## [Request]
A verbatim repeat of the lines below is required, with the pictures removed.

## [Exercise materials]
►

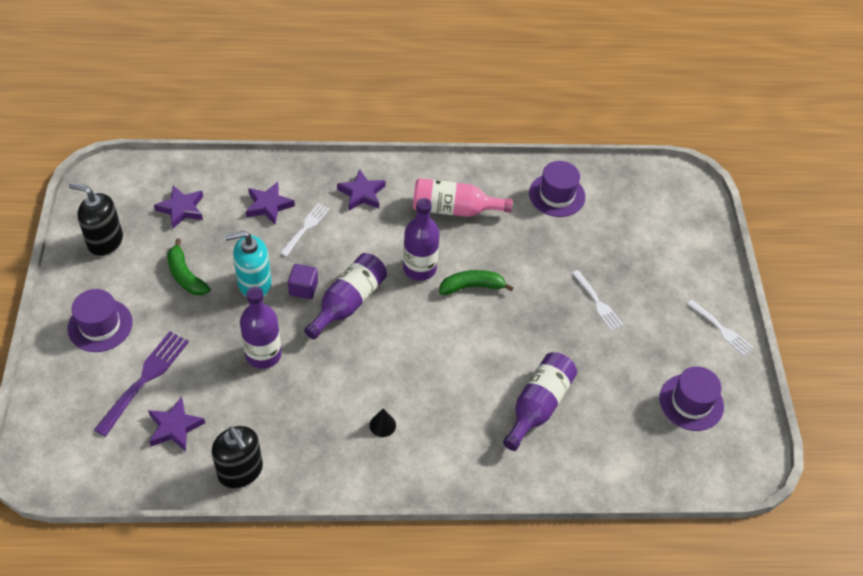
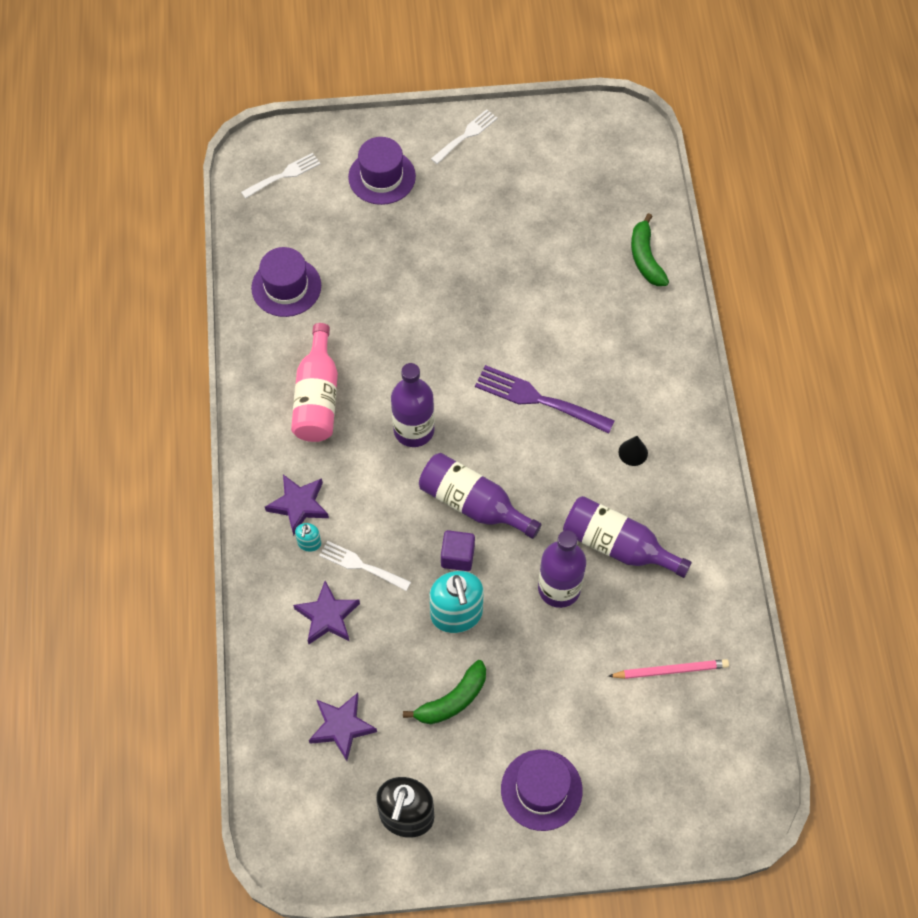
camera: 90 degrees left, 10 degrees up
purple fork [94,331,189,437] -> purple fork moved to [475,365,615,434]
purple star [148,397,205,451] -> pink pencil [608,659,729,679]
black soap dispenser [212,426,263,489] -> none
green banana [439,270,514,295] -> green banana moved to [631,213,669,286]
purple bottle [503,352,577,451] -> purple bottle moved to [563,496,692,578]
white fork [572,270,623,331] -> white fork moved to [241,153,321,199]
purple hat [659,366,724,431] -> purple hat moved to [348,137,416,205]
none -> turquoise soap dispenser [295,523,321,552]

◄

## [Your solution]
camera: 90 degrees left, 10 degrees up
purple fork [94,331,189,437] -> purple fork moved to [475,365,615,434]
purple star [148,397,205,451] -> pink pencil [608,659,729,679]
black soap dispenser [212,426,263,489] -> none
green banana [439,270,514,295] -> green banana moved to [631,213,669,286]
purple bottle [503,352,577,451] -> purple bottle moved to [563,496,692,578]
white fork [572,270,623,331] -> white fork moved to [241,153,321,199]
purple hat [659,366,724,431] -> purple hat moved to [348,137,416,205]
none -> turquoise soap dispenser [295,523,321,552]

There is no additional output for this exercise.